DIRECTIONS.
Down to the last line, set down the material below exactly; skip the pictures.

EXTRACTED DATA.
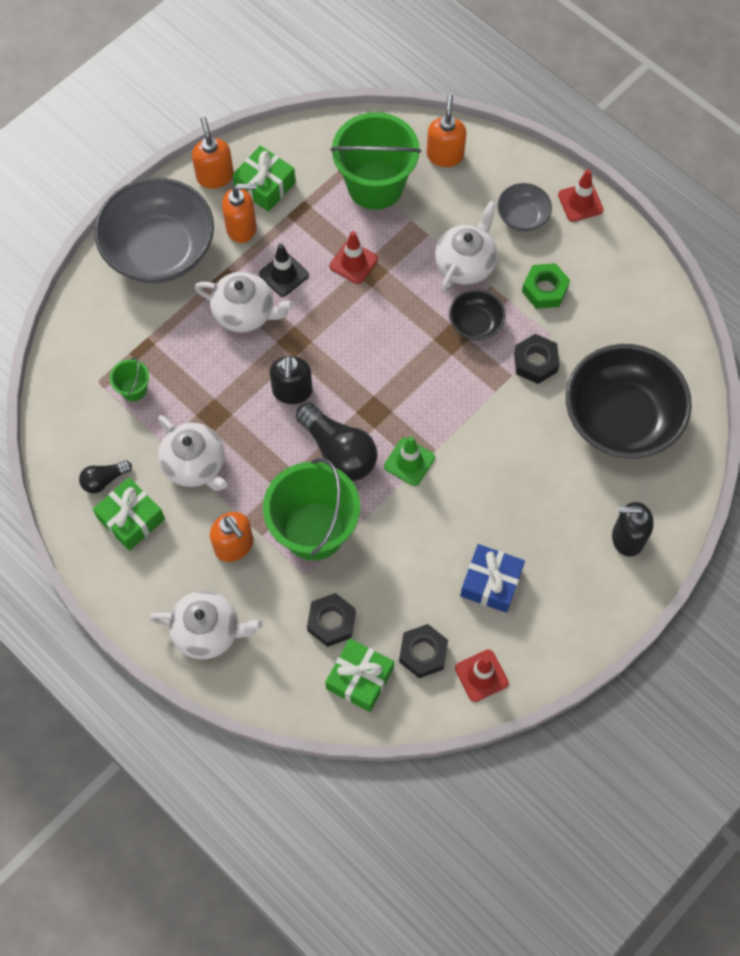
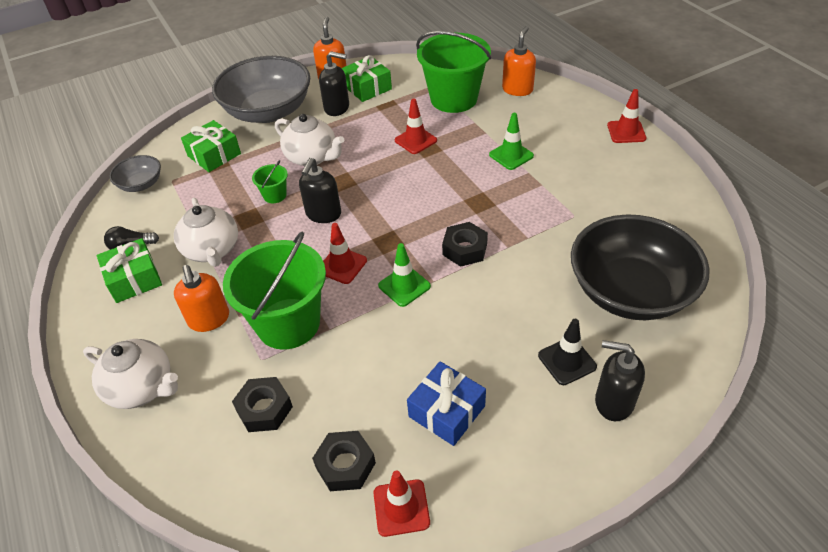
camera: 20 degrees right, 20 degrees down
(134, 389) = (195, 190): green bucket -> green bucket (275, 195)
(241, 228) = (337, 108): orange soap dispenser -> black soap dispenser
(284, 274) = (355, 139): black traffic cone -> black traffic cone (567, 361)
(338, 452) = (342, 265): black light bulb -> red traffic cone
(359, 678) = (266, 474): green gift -> green gift (214, 155)
(465, 264) = (511, 155): white teapot -> green traffic cone
(475, 323) = (506, 195): black bowl -> none
(522, 216) = (571, 133): grey bowl -> grey bowl (141, 184)
(535, 362) = (554, 232): black nut -> black nut (465, 249)
(545, 290) = (578, 183): green nut -> none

OUTPUT OF THE TASK.
camera: 20 degrees right, 20 degrees down
(134, 389) = (195, 190): green bucket -> green bucket (275, 195)
(241, 228) = (337, 108): orange soap dispenser -> black soap dispenser
(284, 274) = (355, 139): black traffic cone -> black traffic cone (567, 361)
(338, 452) = (342, 265): black light bulb -> red traffic cone
(359, 678) = (266, 474): green gift -> green gift (214, 155)
(465, 264) = (511, 155): white teapot -> green traffic cone
(475, 323) = (506, 195): black bowl -> none
(522, 216) = (571, 133): grey bowl -> grey bowl (141, 184)
(535, 362) = (554, 232): black nut -> black nut (465, 249)
(545, 290) = (578, 183): green nut -> none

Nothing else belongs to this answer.